### YOUR GOAL
Please return only the lines between the line with "KEYS pin K1: 16 -> 10" and the final line of the entries, both included, and exclude pictures.

### EXERCISE INPUT
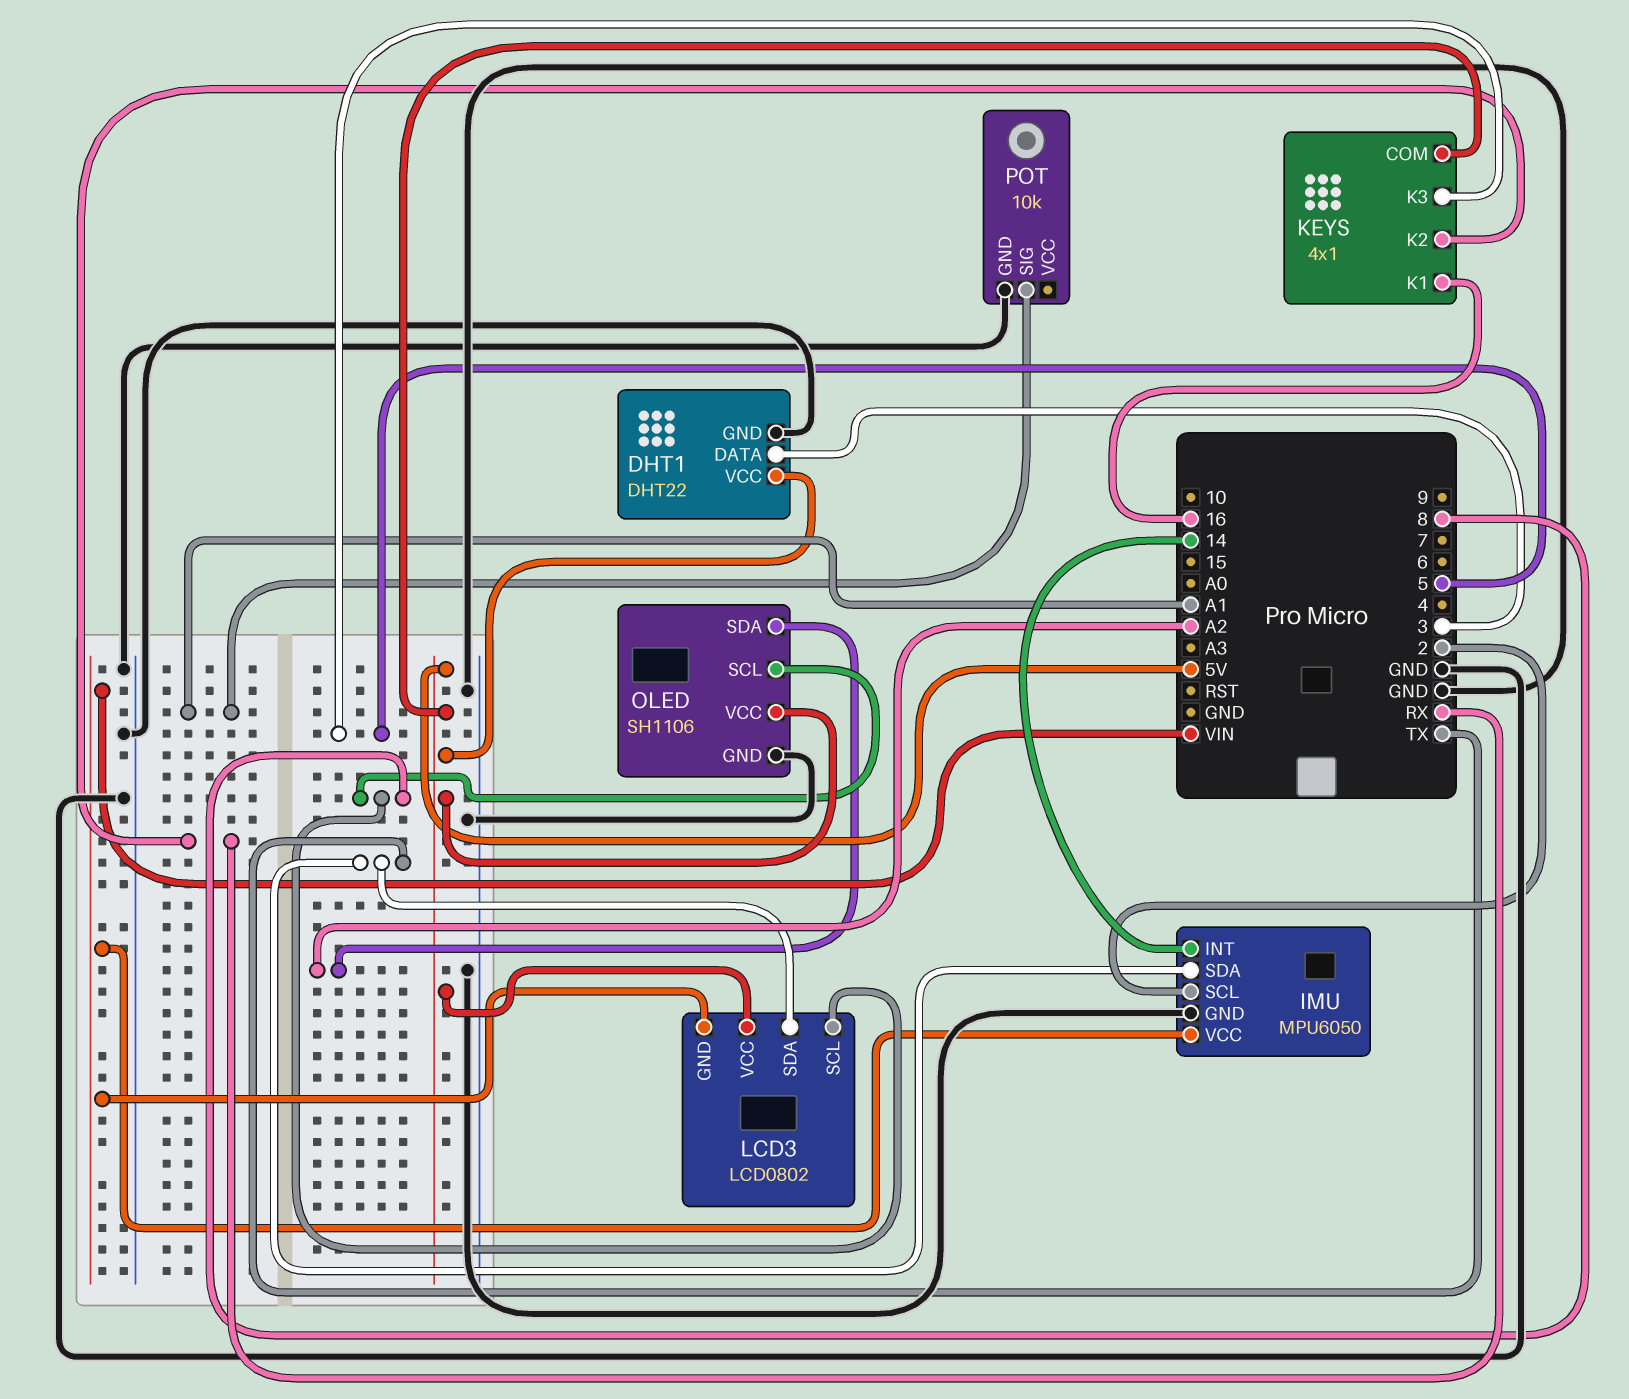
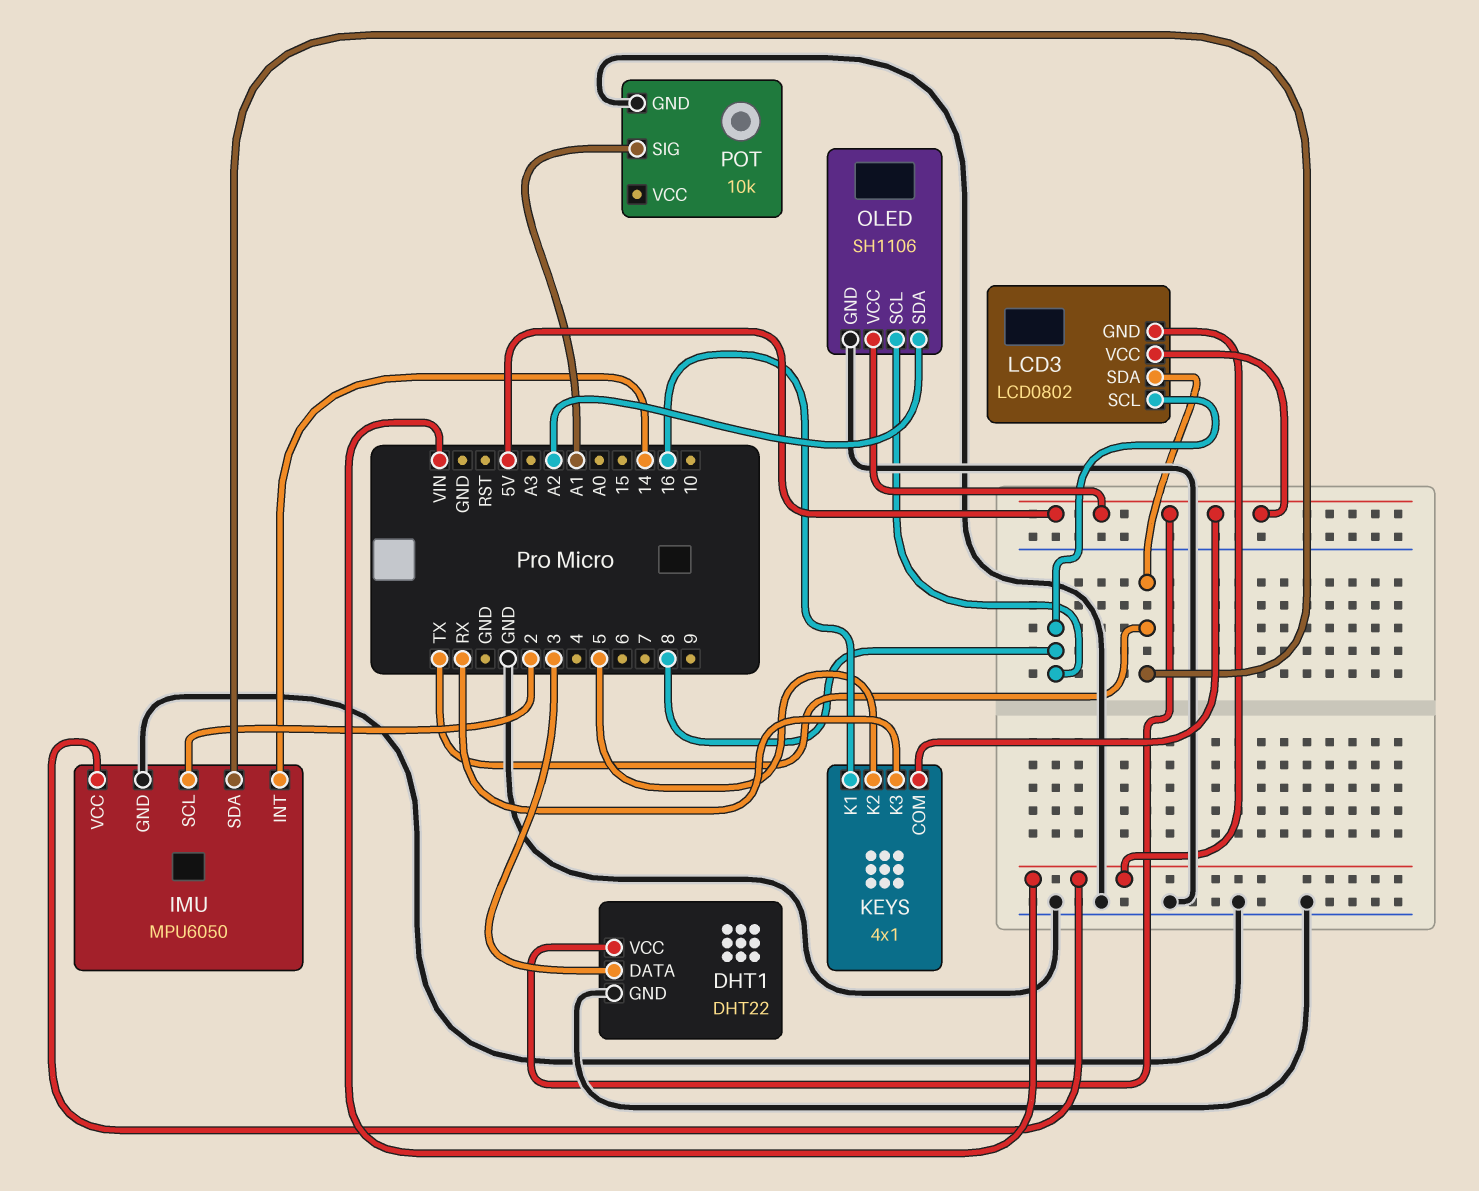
KEYS pin K2: RX -> 5
KEYS pin K3: 5 -> RX

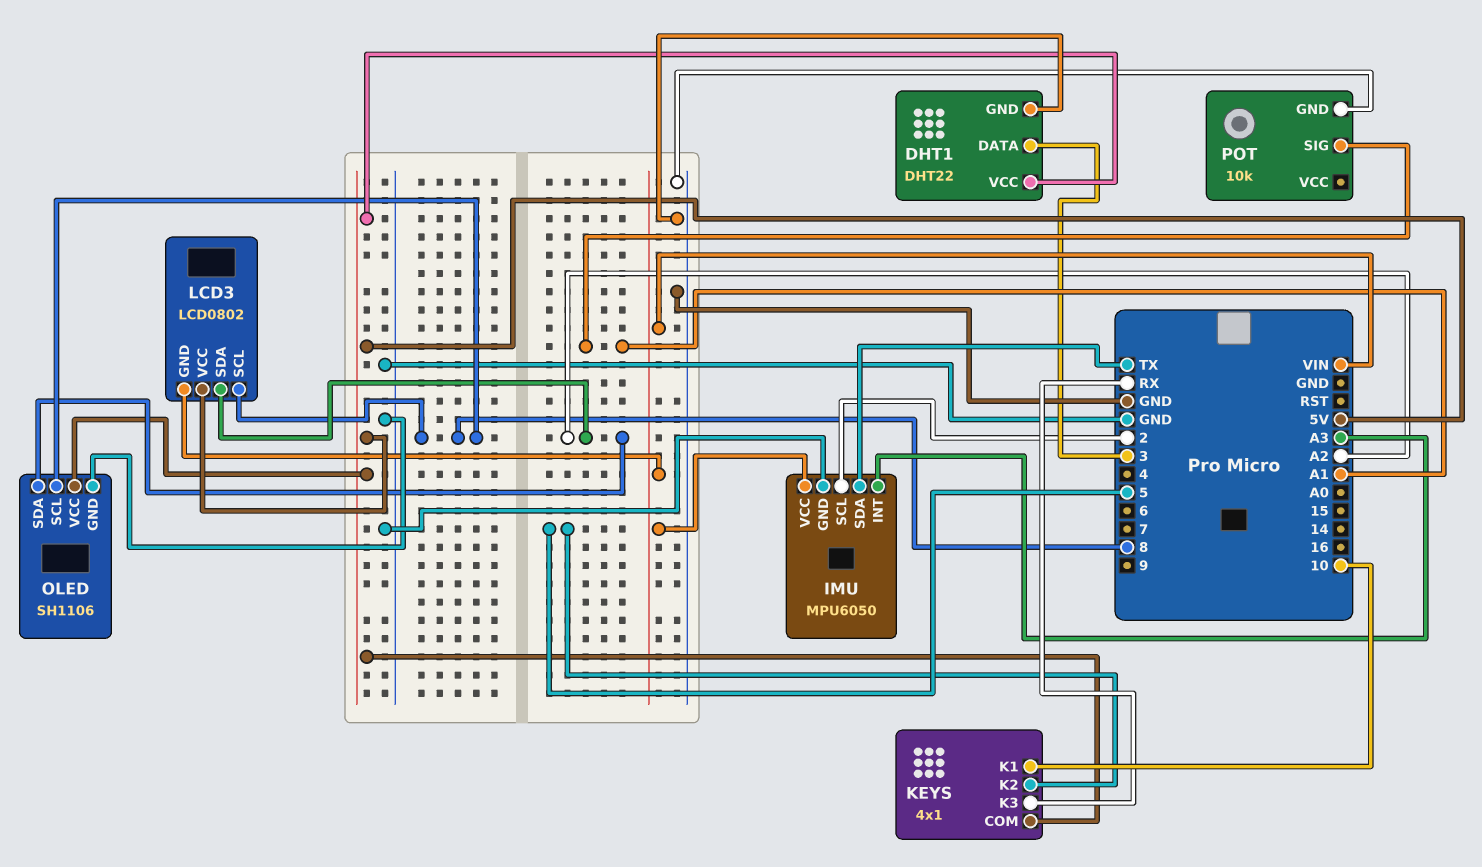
IMU pin INT: 14 -> A3
KEYS pin K1: 16 -> 10
LCD3 pin SDA: TX -> A2

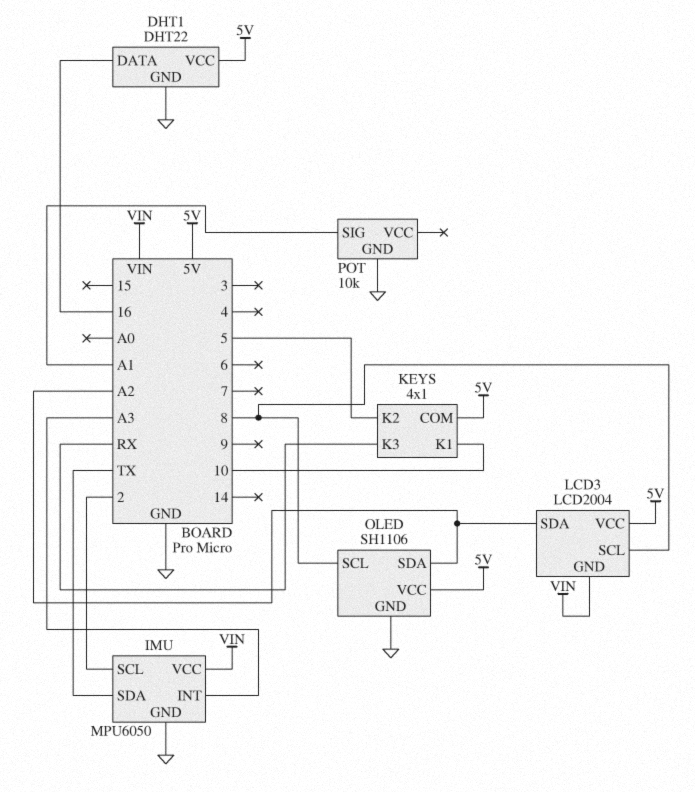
DHT1 pin DATA: 3 -> 16
LCD3: LCD0802 -> LCD2004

### FINISHED TASK
KEYS pin K1: 16 -> 10
LCD3 pin SDA: TX -> A2

DHT1 pin DATA: 3 -> 16
LCD3: LCD0802 -> LCD2004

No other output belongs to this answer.